## DATA SECTION:
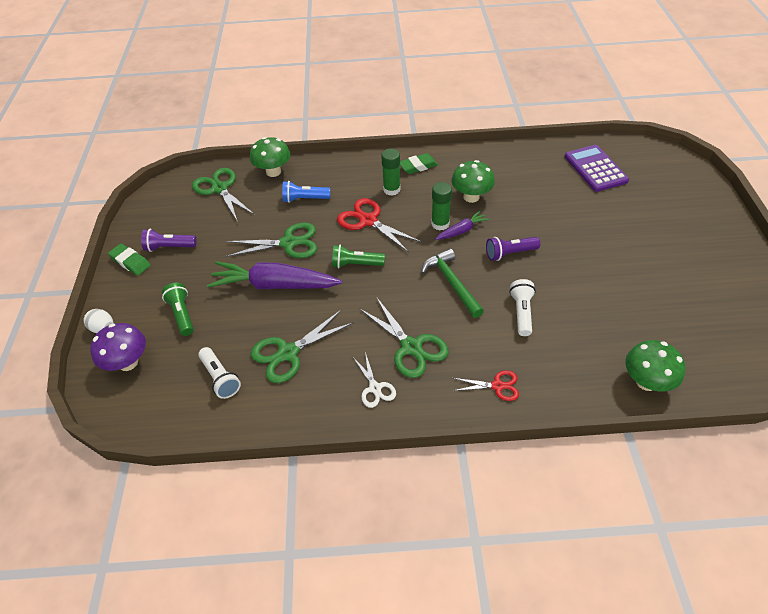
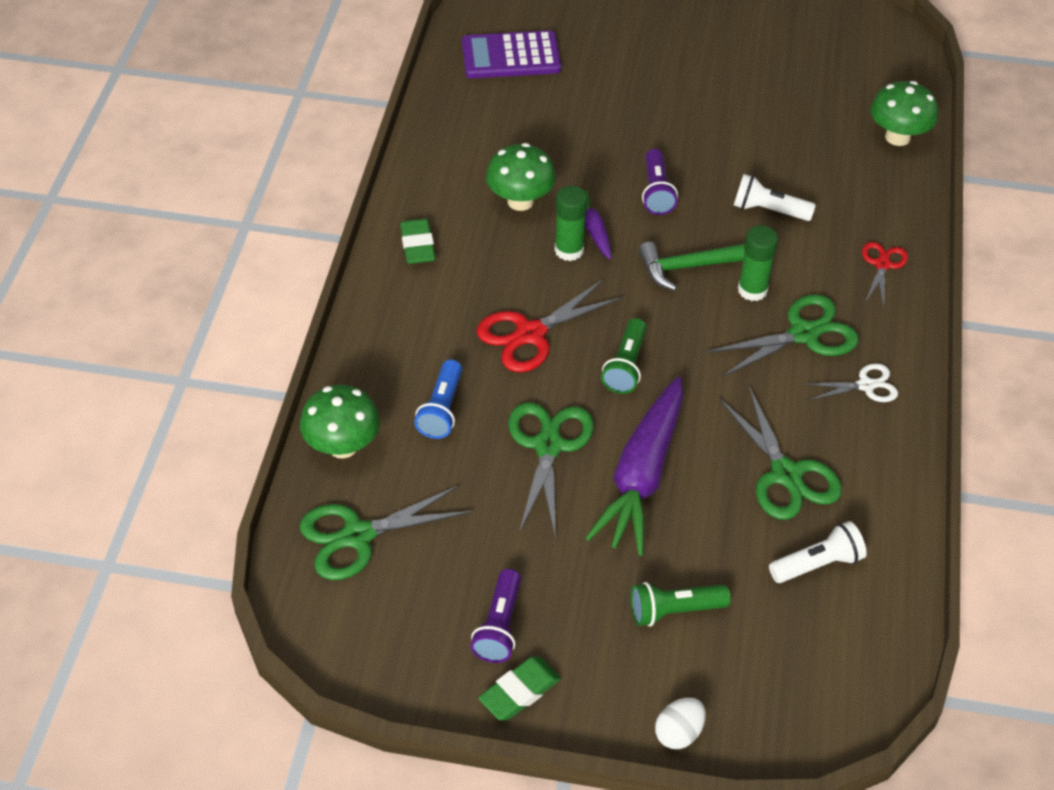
camera: 80 degrees left, 0 degrees up
(128, 362) = (762, 692): purple mushroom -> none
(391, 189) = (464, 290): green glue stick -> green glue stick (752, 290)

## WORK TASK:
Pictures are to be left out; repeat all the remaining data exactly.

## ANSWER FOR THIS EXERCISE:
camera: 80 degrees left, 0 degrees up
(128, 362) = (762, 692): purple mushroom -> none
(391, 189) = (464, 290): green glue stick -> green glue stick (752, 290)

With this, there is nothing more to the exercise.